## The problem
Pictures do not belong in the copy; restate the records below word for word.

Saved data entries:
★ ★ ★ ★
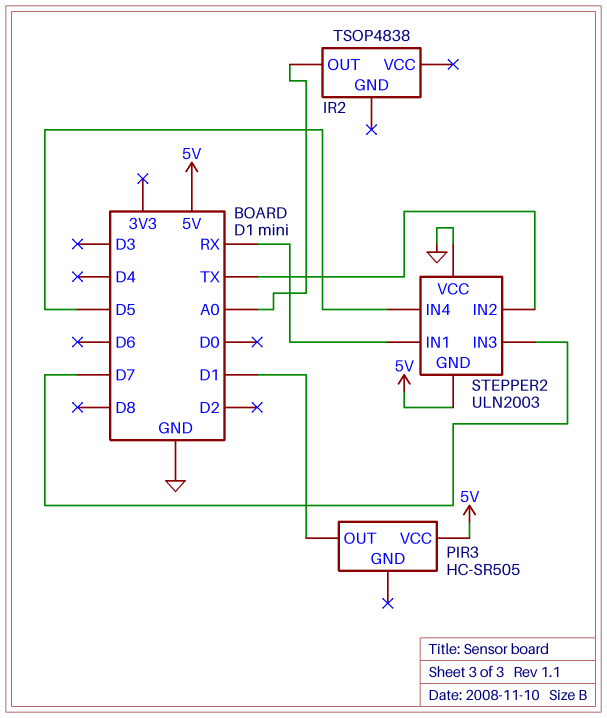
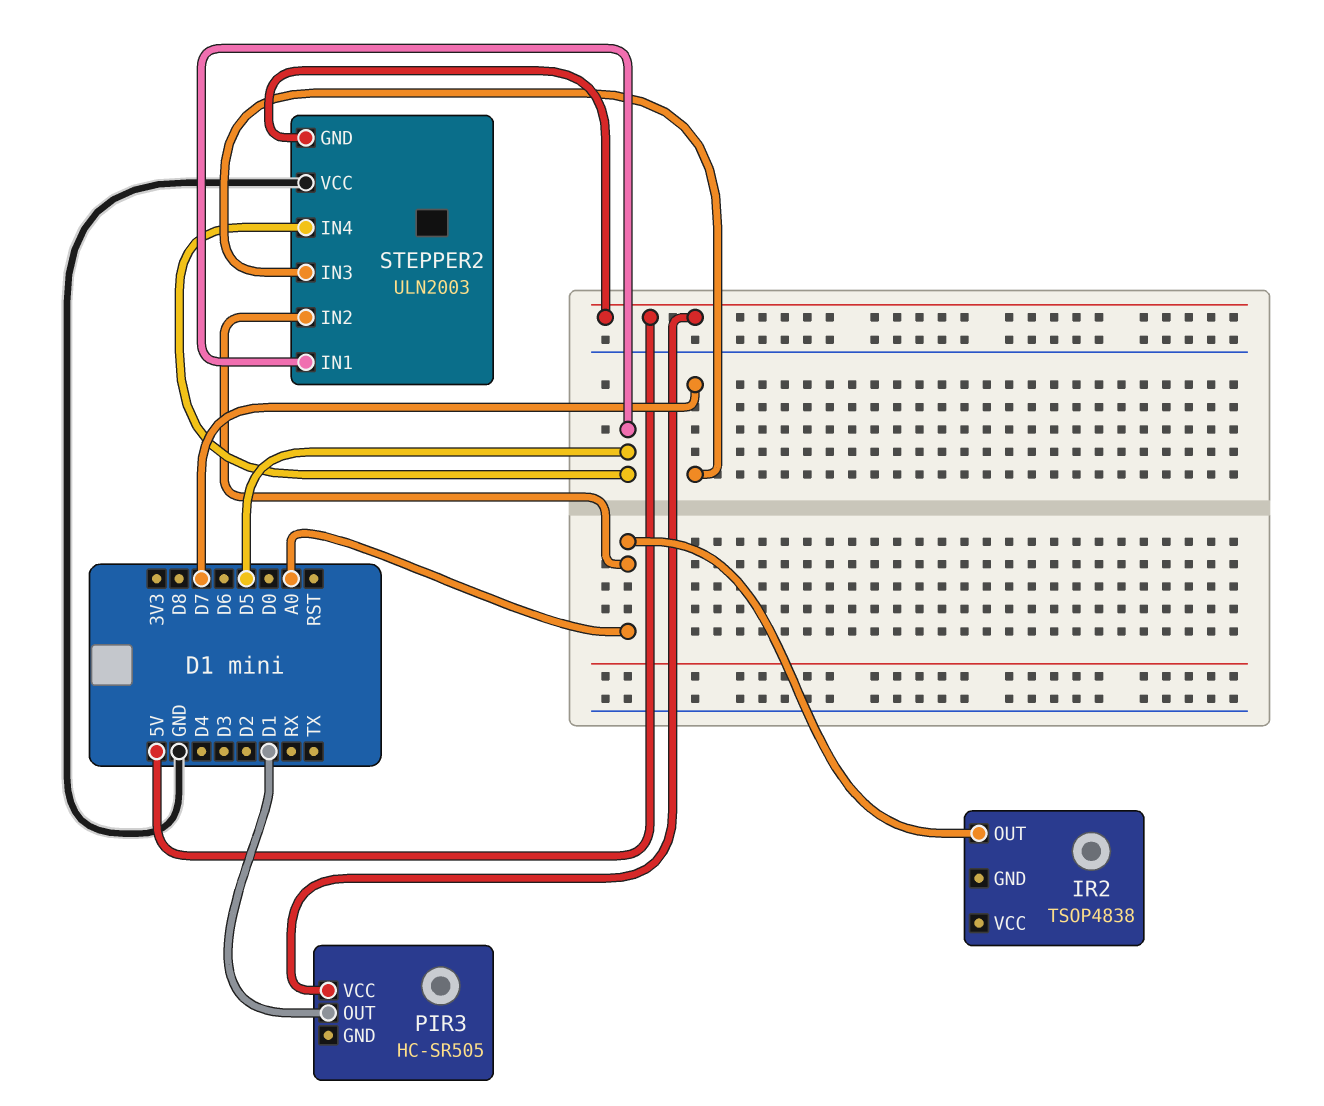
STEPPER2 pin IN1: RX -> D5
STEPPER2 pin IN2: TX -> A0

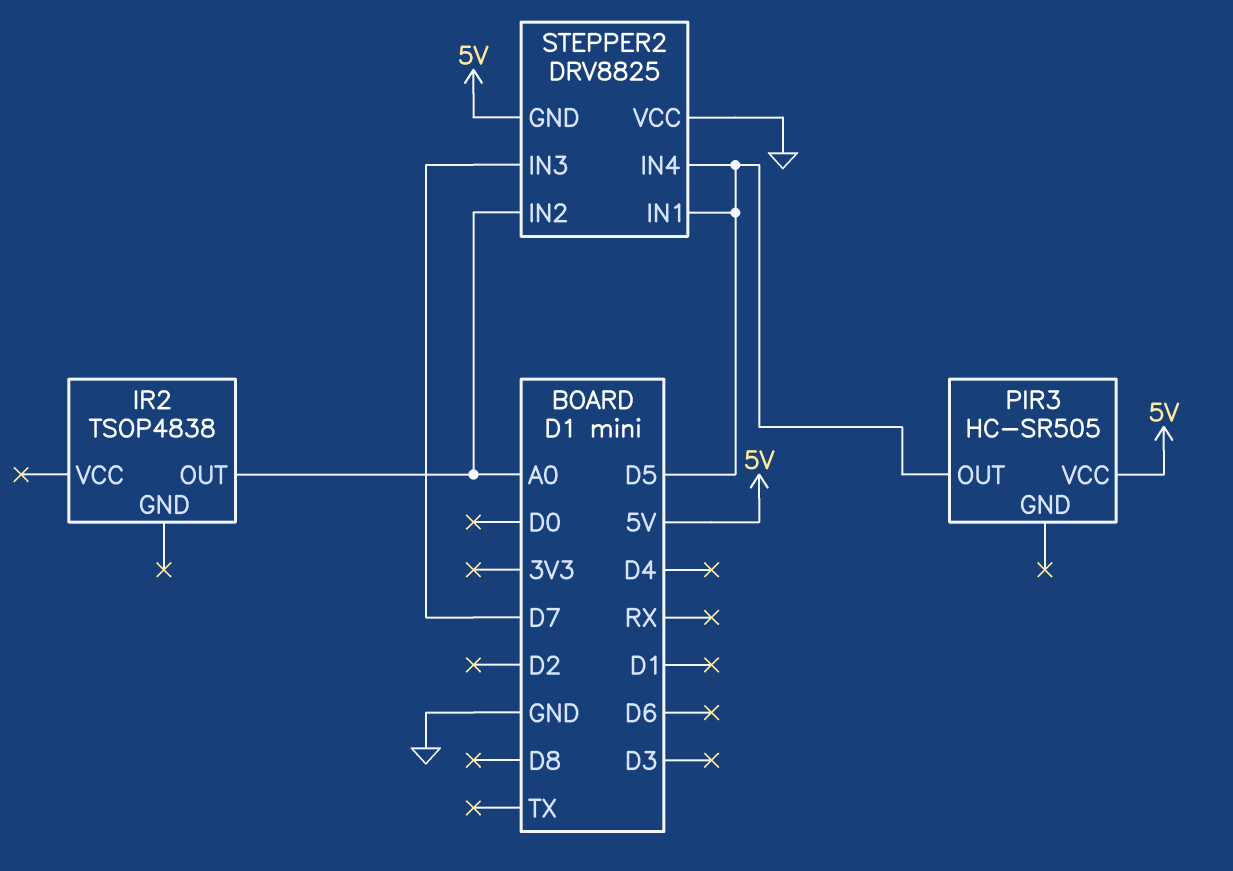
PIR3 pin OUT: D1 -> D5
STEPPER2: ULN2003 -> DRV8825

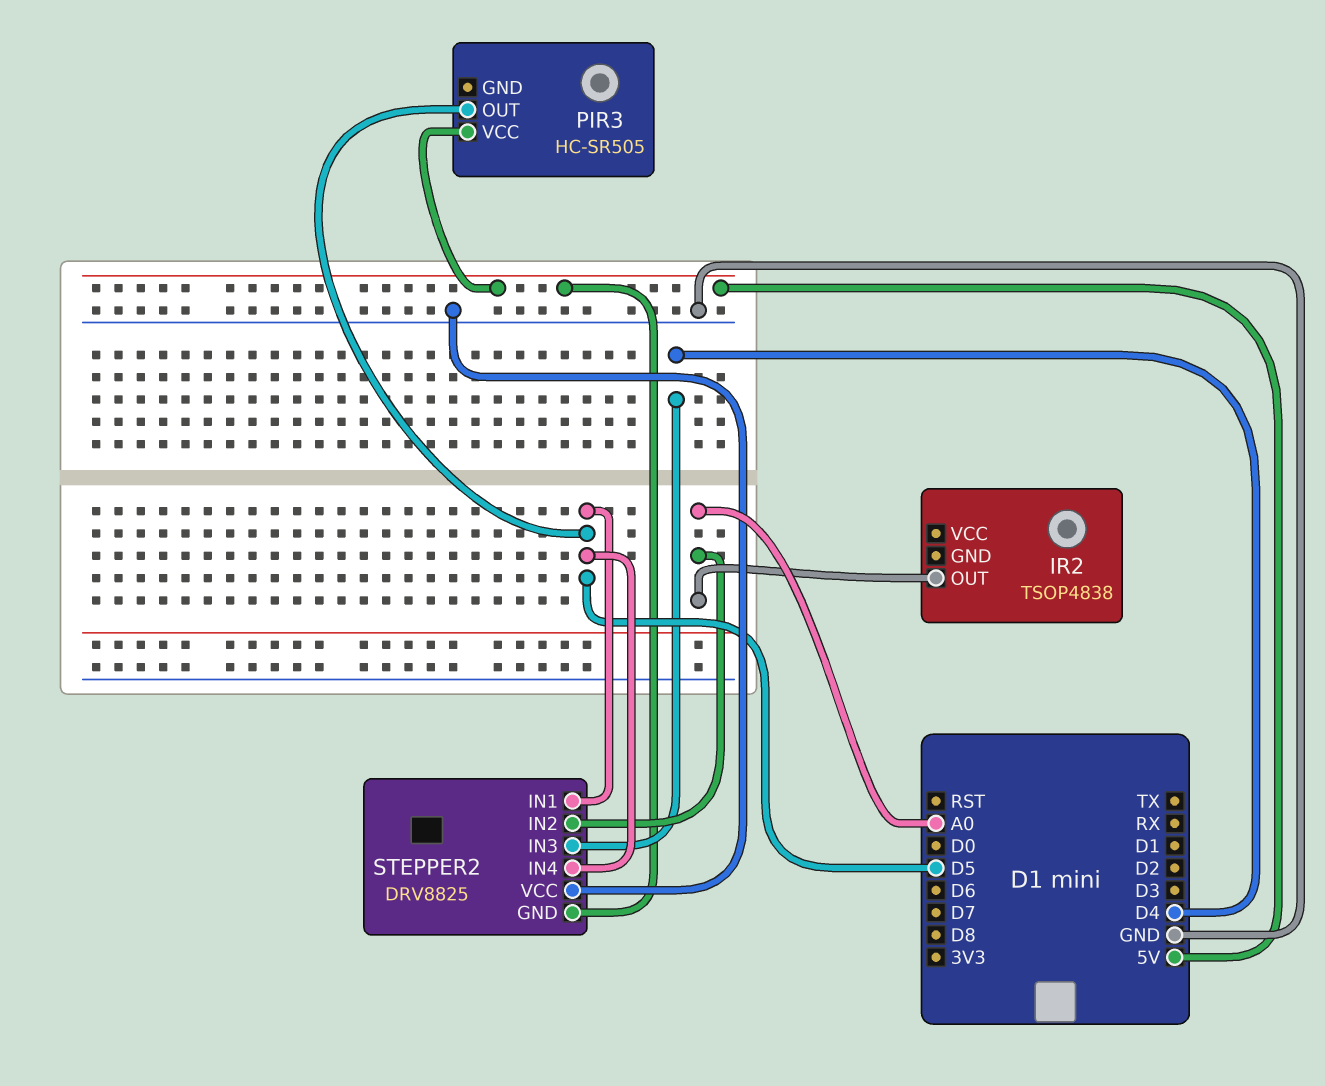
STEPPER2 pin IN3: D7 -> D4

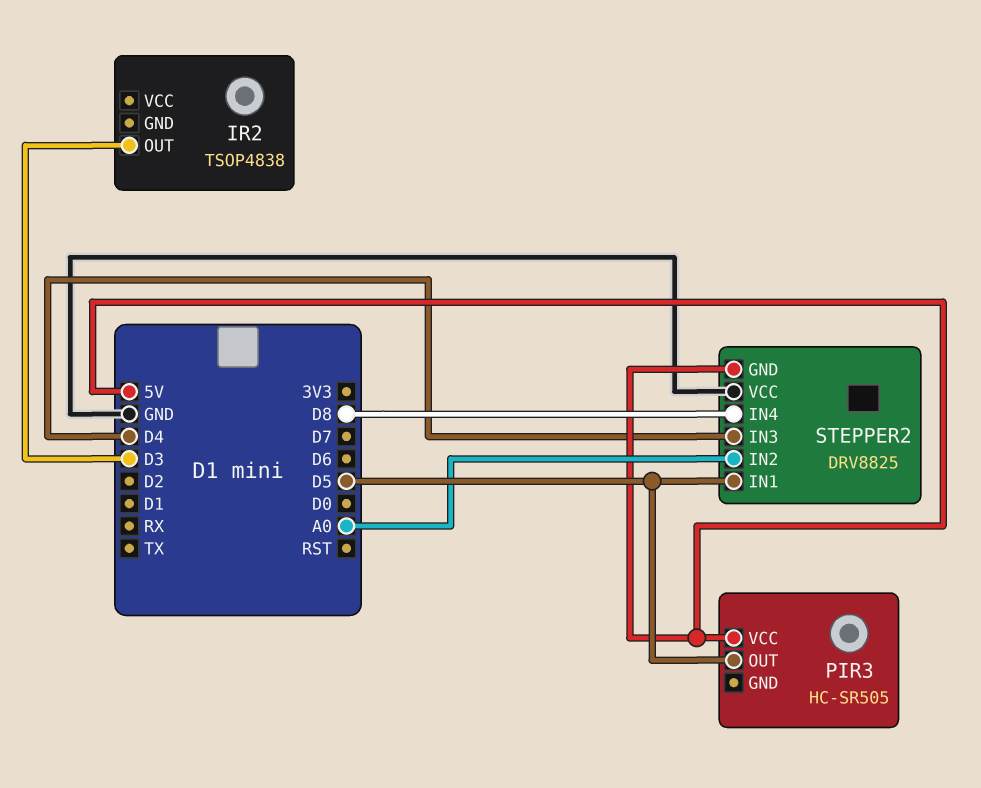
IR2 pin OUT: A0 -> D3
STEPPER2 pin IN4: D5 -> D8

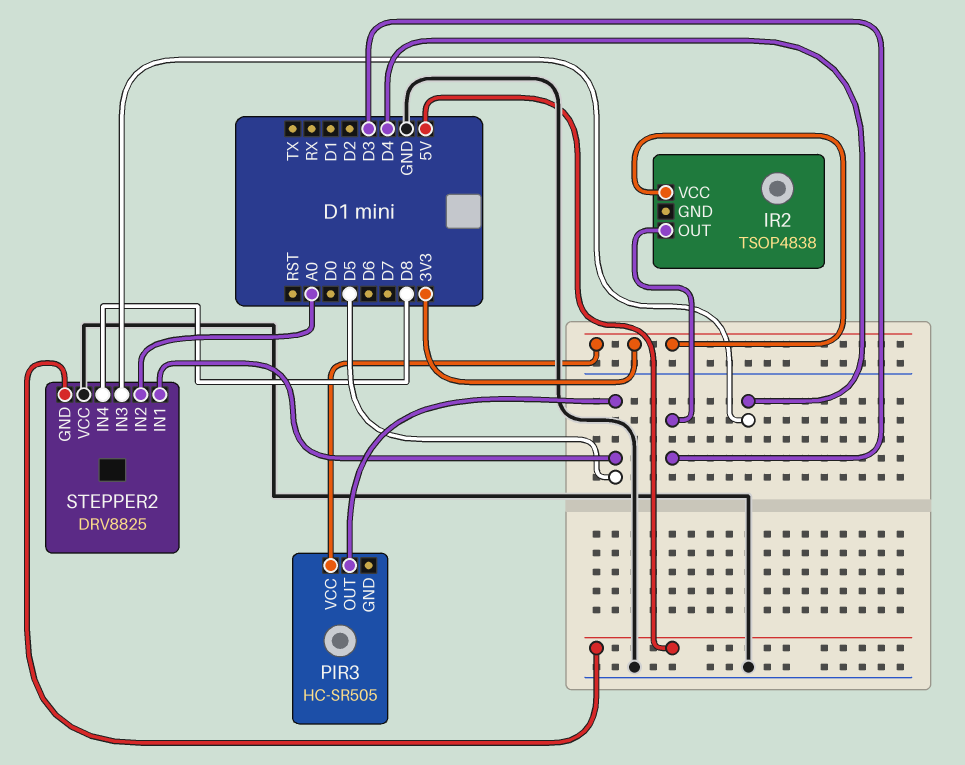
IR2 pin VCC: none -> 3V3
PIR3 pin VCC: 5V -> 3V3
★ ★ ★ ★
## Reply to the exercise
STEPPER2 pin IN1: RX -> D5
STEPPER2 pin IN2: TX -> A0

PIR3 pin OUT: D1 -> D5
STEPPER2: ULN2003 -> DRV8825

STEPPER2 pin IN3: D7 -> D4

IR2 pin OUT: A0 -> D3
STEPPER2 pin IN4: D5 -> D8

IR2 pin VCC: none -> 3V3
PIR3 pin VCC: 5V -> 3V3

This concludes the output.